__Your assignment__: This exercise requires an exact copy of each line from the one containing "The PURPLE MUG at <787 359 848 431> appeared." down to the last line below.

------ Task data

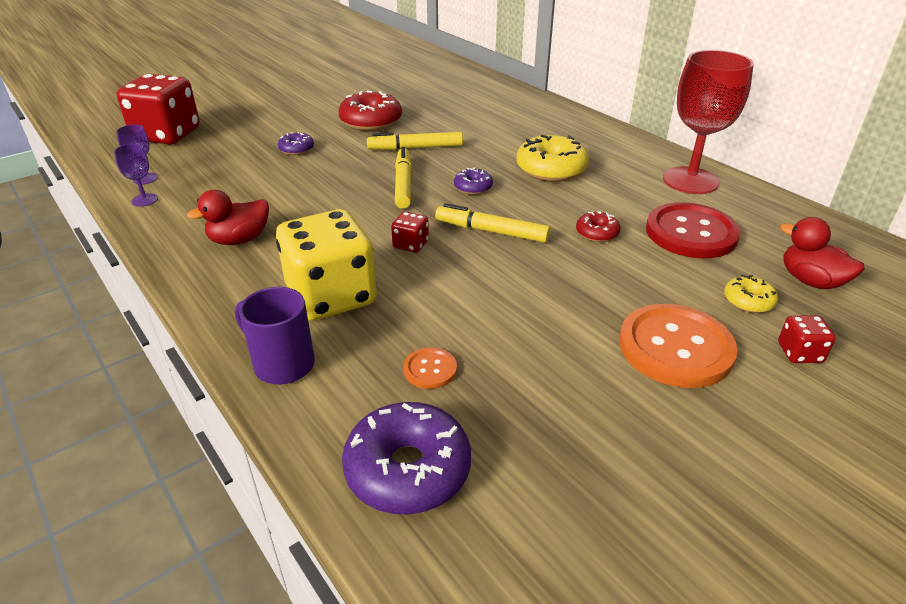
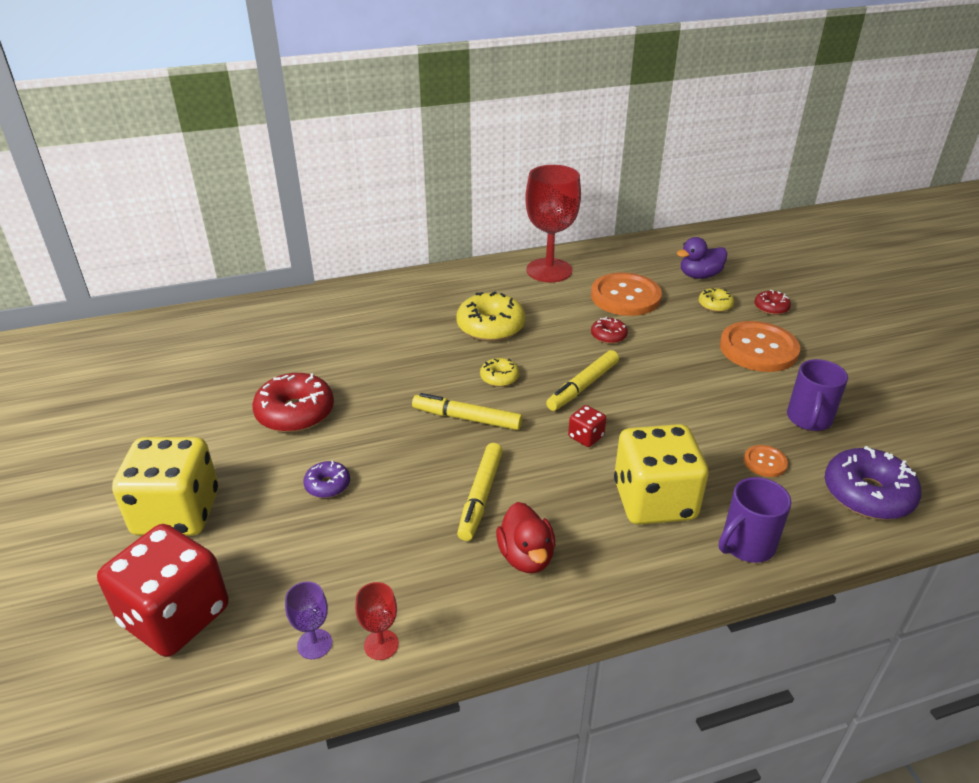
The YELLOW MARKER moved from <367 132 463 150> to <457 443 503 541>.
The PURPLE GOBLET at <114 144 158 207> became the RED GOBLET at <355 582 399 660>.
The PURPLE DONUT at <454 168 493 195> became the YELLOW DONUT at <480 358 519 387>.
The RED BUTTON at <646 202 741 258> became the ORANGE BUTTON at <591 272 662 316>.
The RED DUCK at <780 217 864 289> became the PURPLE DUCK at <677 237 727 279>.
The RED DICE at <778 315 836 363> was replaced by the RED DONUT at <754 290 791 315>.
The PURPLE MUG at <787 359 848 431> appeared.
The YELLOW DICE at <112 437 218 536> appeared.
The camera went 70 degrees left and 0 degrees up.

------------

__Answer to this exercise__:
The PURPLE MUG at <787 359 848 431> appeared.
The YELLOW DICE at <112 437 218 536> appeared.
The camera went 70 degrees left and 0 degrees up.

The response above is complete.